If a line in the data contains "yellow", copy it out.

RECORDS FOR THE EXERCISE:
----------

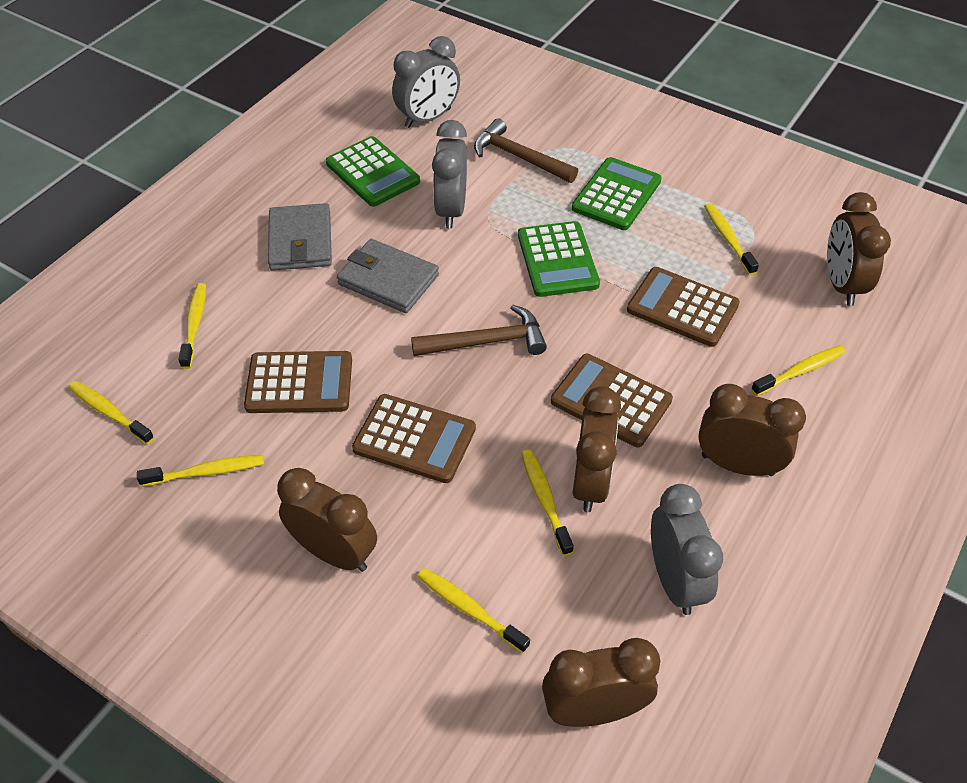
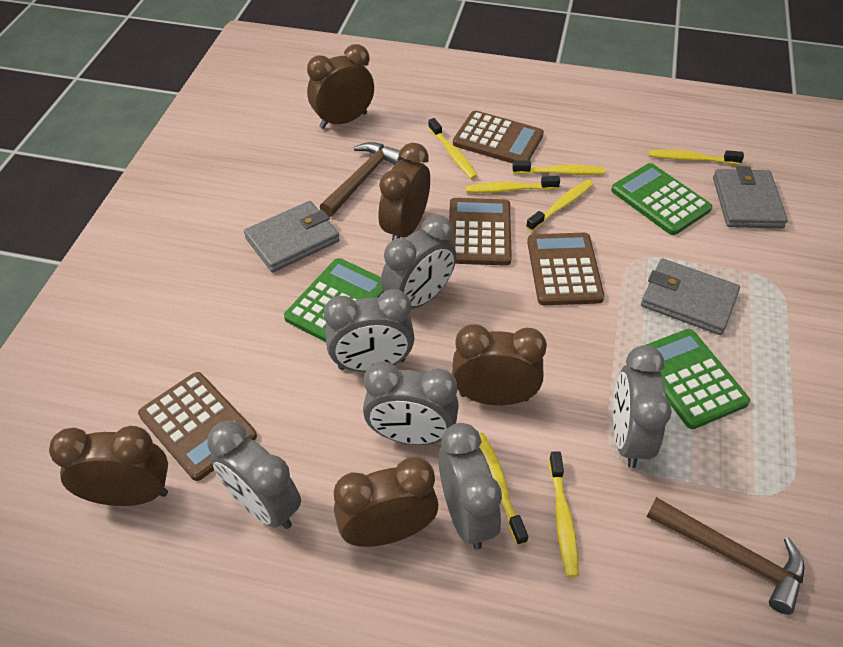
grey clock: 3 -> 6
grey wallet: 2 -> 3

----------

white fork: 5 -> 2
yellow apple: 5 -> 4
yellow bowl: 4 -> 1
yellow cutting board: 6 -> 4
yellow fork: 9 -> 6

----------

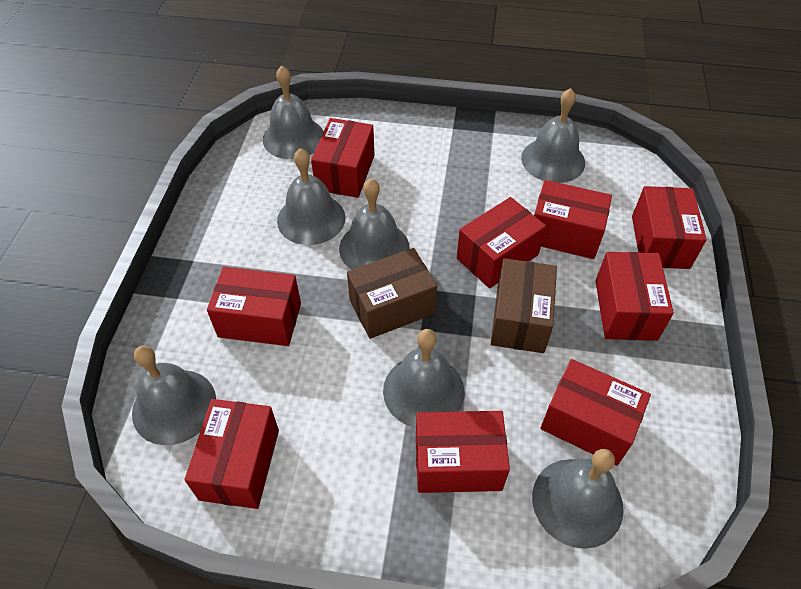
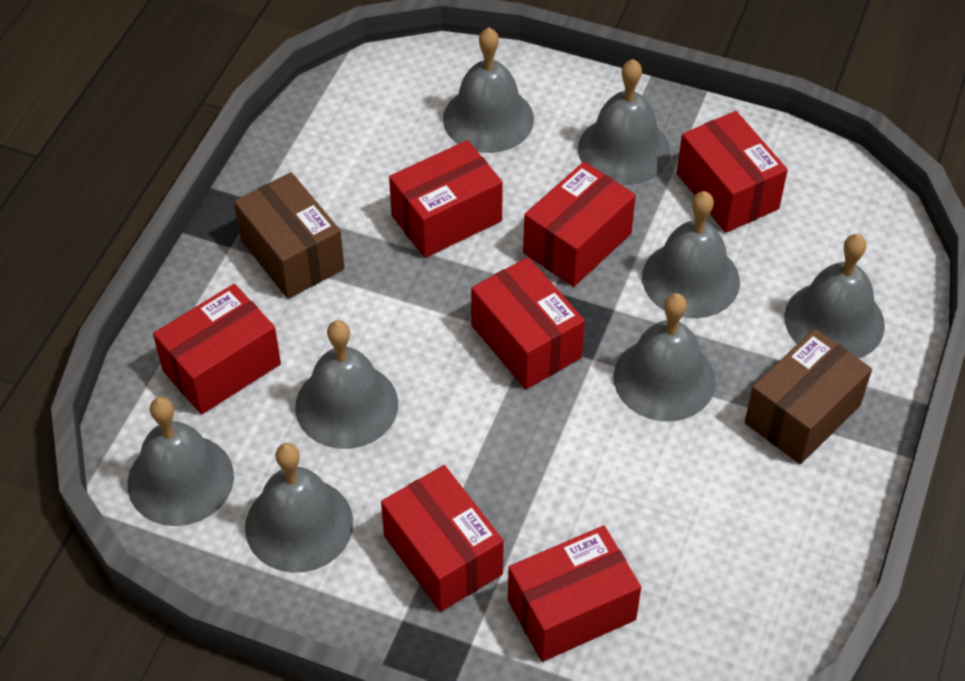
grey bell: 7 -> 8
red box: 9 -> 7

----------

TASK SOLUTION:
yellow apple: 5 -> 4
yellow bowl: 4 -> 1
yellow cutting board: 6 -> 4
yellow fork: 9 -> 6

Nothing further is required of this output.